··· Given entries ···

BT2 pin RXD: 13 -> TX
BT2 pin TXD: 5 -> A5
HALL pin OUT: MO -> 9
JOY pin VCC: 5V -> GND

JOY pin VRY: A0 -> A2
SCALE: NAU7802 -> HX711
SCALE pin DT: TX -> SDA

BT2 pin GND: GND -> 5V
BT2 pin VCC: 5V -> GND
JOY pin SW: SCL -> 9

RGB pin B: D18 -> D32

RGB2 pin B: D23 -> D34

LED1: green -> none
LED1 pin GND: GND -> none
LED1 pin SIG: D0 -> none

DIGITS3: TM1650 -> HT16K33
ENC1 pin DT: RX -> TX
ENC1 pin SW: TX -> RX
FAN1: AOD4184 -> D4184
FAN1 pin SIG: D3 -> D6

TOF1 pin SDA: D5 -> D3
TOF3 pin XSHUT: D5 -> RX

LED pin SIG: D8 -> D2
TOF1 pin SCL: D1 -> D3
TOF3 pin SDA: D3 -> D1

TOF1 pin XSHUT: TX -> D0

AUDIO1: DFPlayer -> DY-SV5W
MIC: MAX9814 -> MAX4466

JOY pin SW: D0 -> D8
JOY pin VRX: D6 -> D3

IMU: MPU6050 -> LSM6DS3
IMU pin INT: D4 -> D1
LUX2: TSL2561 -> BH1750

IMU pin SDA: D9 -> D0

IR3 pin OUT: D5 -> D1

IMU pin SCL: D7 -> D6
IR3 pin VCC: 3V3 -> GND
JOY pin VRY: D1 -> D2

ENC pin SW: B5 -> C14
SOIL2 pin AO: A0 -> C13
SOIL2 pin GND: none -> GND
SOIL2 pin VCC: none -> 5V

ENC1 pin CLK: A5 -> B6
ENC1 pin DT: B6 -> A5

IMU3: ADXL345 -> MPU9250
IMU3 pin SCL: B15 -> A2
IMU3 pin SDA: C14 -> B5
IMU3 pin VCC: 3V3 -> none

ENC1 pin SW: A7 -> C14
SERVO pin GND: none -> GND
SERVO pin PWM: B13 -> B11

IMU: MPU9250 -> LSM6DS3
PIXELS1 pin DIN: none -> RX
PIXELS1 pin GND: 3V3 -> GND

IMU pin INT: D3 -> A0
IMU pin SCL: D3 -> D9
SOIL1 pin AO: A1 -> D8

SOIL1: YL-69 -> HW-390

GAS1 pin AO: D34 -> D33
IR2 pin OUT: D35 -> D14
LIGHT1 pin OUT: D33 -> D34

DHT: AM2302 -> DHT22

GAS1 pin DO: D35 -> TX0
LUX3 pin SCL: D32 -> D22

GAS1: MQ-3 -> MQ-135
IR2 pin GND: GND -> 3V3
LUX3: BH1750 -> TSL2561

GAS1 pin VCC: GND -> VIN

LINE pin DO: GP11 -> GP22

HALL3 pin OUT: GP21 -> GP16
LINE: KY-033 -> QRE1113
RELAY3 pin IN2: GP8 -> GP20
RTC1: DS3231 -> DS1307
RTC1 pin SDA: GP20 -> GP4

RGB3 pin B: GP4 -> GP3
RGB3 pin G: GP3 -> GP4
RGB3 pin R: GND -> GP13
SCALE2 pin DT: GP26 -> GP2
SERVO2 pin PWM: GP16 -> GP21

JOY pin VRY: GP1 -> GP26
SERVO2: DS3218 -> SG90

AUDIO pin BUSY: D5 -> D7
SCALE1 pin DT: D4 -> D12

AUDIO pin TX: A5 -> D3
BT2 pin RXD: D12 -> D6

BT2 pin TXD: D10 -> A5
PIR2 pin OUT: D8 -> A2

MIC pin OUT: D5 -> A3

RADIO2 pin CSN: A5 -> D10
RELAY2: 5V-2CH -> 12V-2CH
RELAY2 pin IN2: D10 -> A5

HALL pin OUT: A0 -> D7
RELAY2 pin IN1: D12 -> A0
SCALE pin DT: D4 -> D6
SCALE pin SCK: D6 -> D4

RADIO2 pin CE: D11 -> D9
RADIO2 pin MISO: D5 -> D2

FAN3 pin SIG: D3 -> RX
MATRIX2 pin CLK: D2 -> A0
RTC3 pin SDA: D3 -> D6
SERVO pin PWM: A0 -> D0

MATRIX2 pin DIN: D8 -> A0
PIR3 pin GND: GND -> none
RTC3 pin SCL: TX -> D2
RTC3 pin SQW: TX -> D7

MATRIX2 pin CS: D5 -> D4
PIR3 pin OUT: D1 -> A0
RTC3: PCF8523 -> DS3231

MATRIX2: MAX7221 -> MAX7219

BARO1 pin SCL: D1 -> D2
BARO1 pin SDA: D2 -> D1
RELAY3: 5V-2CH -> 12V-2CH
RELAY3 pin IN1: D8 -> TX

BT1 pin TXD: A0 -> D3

···

◆ **Exercise aim**
The answer is the run of lines that starts at the one containing "IMU pin INT: D3 -> A0" and ends at the last line of the material, reproduced exactly.

◆ **Exercise solution**
IMU pin INT: D3 -> A0
IMU pin SCL: D3 -> D9
SOIL1 pin AO: A1 -> D8

SOIL1: YL-69 -> HW-390

GAS1 pin AO: D34 -> D33
IR2 pin OUT: D35 -> D14
LIGHT1 pin OUT: D33 -> D34

DHT: AM2302 -> DHT22

GAS1 pin DO: D35 -> TX0
LUX3 pin SCL: D32 -> D22

GAS1: MQ-3 -> MQ-135
IR2 pin GND: GND -> 3V3
LUX3: BH1750 -> TSL2561

GAS1 pin VCC: GND -> VIN

LINE pin DO: GP11 -> GP22

HALL3 pin OUT: GP21 -> GP16
LINE: KY-033 -> QRE1113
RELAY3 pin IN2: GP8 -> GP20
RTC1: DS3231 -> DS1307
RTC1 pin SDA: GP20 -> GP4

RGB3 pin B: GP4 -> GP3
RGB3 pin G: GP3 -> GP4
RGB3 pin R: GND -> GP13
SCALE2 pin DT: GP26 -> GP2
SERVO2 pin PWM: GP16 -> GP21

JOY pin VRY: GP1 -> GP26
SERVO2: DS3218 -> SG90

AUDIO pin BUSY: D5 -> D7
SCALE1 pin DT: D4 -> D12

AUDIO pin TX: A5 -> D3
BT2 pin RXD: D12 -> D6

BT2 pin TXD: D10 -> A5
PIR2 pin OUT: D8 -> A2

MIC pin OUT: D5 -> A3

RADIO2 pin CSN: A5 -> D10
RELAY2: 5V-2CH -> 12V-2CH
RELAY2 pin IN2: D10 -> A5

HALL pin OUT: A0 -> D7
RELAY2 pin IN1: D12 -> A0
SCALE pin DT: D4 -> D6
SCALE pin SCK: D6 -> D4

RADIO2 pin CE: D11 -> D9
RADIO2 pin MISO: D5 -> D2

FAN3 pin SIG: D3 -> RX
MATRIX2 pin CLK: D2 -> A0
RTC3 pin SDA: D3 -> D6
SERVO pin PWM: A0 -> D0

MATRIX2 pin DIN: D8 -> A0
PIR3 pin GND: GND -> none
RTC3 pin SCL: TX -> D2
RTC3 pin SQW: TX -> D7

MATRIX2 pin CS: D5 -> D4
PIR3 pin OUT: D1 -> A0
RTC3: PCF8523 -> DS3231

MATRIX2: MAX7221 -> MAX7219

BARO1 pin SCL: D1 -> D2
BARO1 pin SDA: D2 -> D1
RELAY3: 5V-2CH -> 12V-2CH
RELAY3 pin IN1: D8 -> TX

BT1 pin TXD: A0 -> D3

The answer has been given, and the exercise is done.